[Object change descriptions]
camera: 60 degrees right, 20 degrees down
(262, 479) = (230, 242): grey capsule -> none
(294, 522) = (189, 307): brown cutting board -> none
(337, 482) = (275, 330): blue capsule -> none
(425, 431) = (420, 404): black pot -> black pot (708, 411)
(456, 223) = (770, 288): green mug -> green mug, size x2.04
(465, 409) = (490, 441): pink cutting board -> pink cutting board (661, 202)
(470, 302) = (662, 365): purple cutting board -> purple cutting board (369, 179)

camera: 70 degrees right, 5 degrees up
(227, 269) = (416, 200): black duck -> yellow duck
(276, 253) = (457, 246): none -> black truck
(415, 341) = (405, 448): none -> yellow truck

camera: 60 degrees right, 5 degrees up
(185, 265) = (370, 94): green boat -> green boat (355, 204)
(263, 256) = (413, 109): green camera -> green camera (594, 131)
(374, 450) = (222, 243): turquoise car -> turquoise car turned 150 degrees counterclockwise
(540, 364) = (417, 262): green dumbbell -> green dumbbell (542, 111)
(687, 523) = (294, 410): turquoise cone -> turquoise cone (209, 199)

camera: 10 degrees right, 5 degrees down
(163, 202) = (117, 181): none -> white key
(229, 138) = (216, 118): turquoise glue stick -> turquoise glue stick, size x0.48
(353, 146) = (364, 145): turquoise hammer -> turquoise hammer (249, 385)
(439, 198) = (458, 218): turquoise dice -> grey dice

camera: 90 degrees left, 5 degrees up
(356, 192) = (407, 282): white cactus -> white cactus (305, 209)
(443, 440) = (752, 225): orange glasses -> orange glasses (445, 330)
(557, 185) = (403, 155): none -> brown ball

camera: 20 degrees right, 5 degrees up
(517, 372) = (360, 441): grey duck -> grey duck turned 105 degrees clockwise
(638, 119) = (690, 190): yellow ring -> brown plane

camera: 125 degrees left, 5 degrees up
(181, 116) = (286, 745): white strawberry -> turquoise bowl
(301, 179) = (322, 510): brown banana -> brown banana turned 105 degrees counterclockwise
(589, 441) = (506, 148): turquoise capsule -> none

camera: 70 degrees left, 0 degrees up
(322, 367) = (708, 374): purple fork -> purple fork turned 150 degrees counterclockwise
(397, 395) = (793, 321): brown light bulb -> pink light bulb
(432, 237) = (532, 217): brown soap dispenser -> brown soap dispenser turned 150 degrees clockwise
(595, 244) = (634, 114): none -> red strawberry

### EXERCISE REQUIREMENTS
The response should be an exact copy of all the records above.

### REPLY
camera: 60 degrees right, 20 degrees down
(262, 479) = (230, 242): grey capsule -> none
(294, 522) = (189, 307): brown cutting board -> none
(337, 482) = (275, 330): blue capsule -> none
(425, 431) = (420, 404): black pot -> black pot (708, 411)
(456, 223) = (770, 288): green mug -> green mug, size x2.04
(465, 409) = (490, 441): pink cutting board -> pink cutting board (661, 202)
(470, 302) = (662, 365): purple cutting board -> purple cutting board (369, 179)

camera: 70 degrees right, 5 degrees up
(227, 269) = (416, 200): black duck -> yellow duck
(276, 253) = (457, 246): none -> black truck
(415, 341) = (405, 448): none -> yellow truck

camera: 60 degrees right, 5 degrees up
(185, 265) = (370, 94): green boat -> green boat (355, 204)
(263, 256) = (413, 109): green camera -> green camera (594, 131)
(374, 450) = (222, 243): turquoise car -> turquoise car turned 150 degrees counterclockwise
(540, 364) = (417, 262): green dumbbell -> green dumbbell (542, 111)
(687, 523) = (294, 410): turquoise cone -> turquoise cone (209, 199)

camera: 10 degrees right, 5 degrees down
(163, 202) = (117, 181): none -> white key
(229, 138) = (216, 118): turquoise glue stick -> turquoise glue stick, size x0.48
(353, 146) = (364, 145): turquoise hammer -> turquoise hammer (249, 385)
(439, 198) = (458, 218): turquoise dice -> grey dice

camera: 90 degrees left, 5 degrees up
(356, 192) = (407, 282): white cactus -> white cactus (305, 209)
(443, 440) = (752, 225): orange glasses -> orange glasses (445, 330)
(557, 185) = (403, 155): none -> brown ball

camera: 20 degrees right, 5 degrees up
(517, 372) = (360, 441): grey duck -> grey duck turned 105 degrees clockwise
(638, 119) = (690, 190): yellow ring -> brown plane

camera: 125 degrees left, 5 degrees up
(181, 116) = (286, 745): white strawberry -> turquoise bowl
(301, 179) = (322, 510): brown banana -> brown banana turned 105 degrees counterclockwise
(589, 441) = (506, 148): turquoise capsule -> none

camera: 70 degrees left, 0 degrees up
(322, 367) = (708, 374): purple fork -> purple fork turned 150 degrees counterclockwise
(397, 395) = (793, 321): brown light bulb -> pink light bulb
(432, 237) = (532, 217): brown soap dispenser -> brown soap dispenser turned 150 degrees clockwise
(595, 244) = (634, 114): none -> red strawberry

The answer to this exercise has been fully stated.